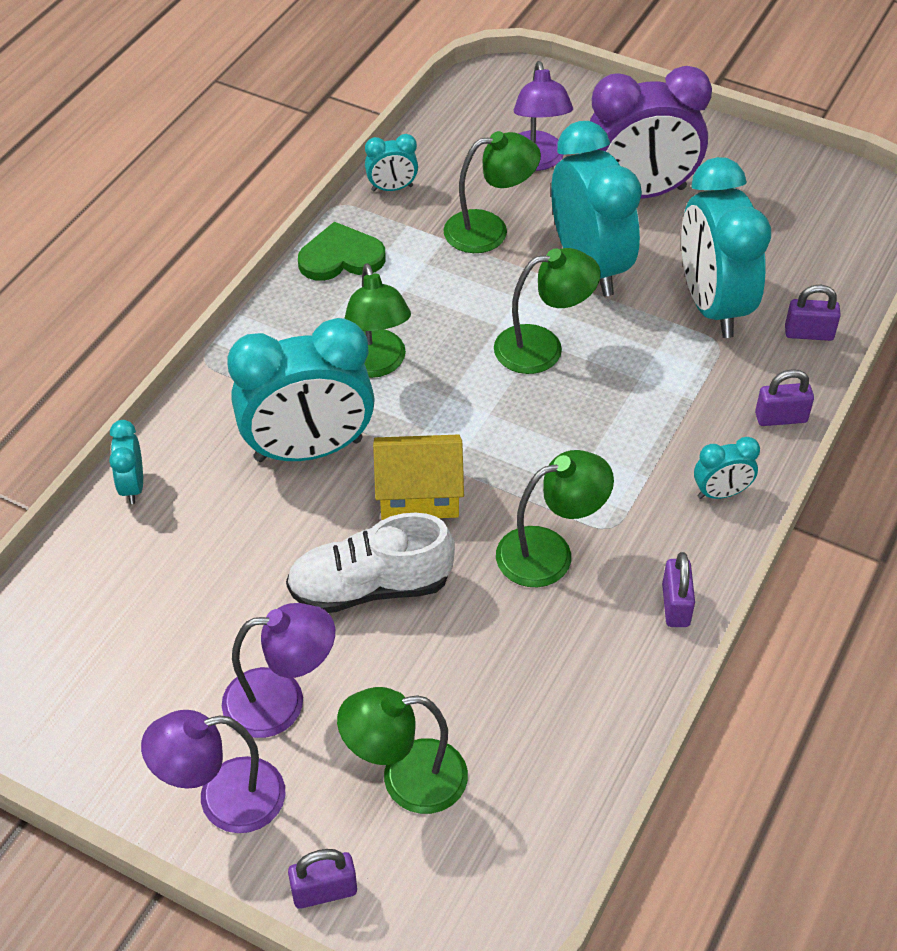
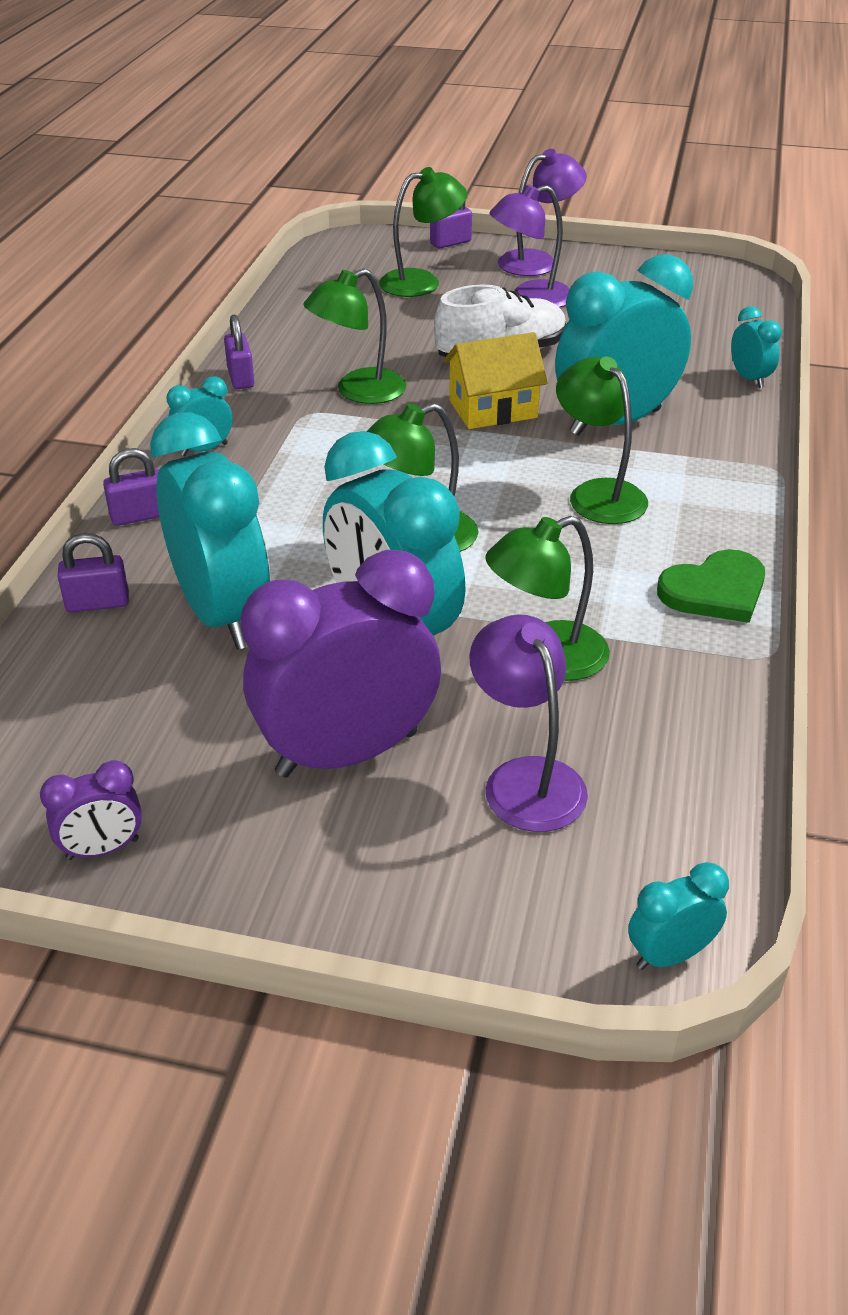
camera: 165 degrees right, 10 degrees down
(392, 188) = (714, 692): turquoise clock -> turquoise clock (670, 955)
(788, 167) = (103, 849): none -> purple clock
····················
Problem to work on: Go through the listing above and pull out each line containing the word "clock".

Answer to this exercise:
(392, 188) = (714, 692): turquoise clock -> turquoise clock (670, 955)
(788, 167) = (103, 849): none -> purple clock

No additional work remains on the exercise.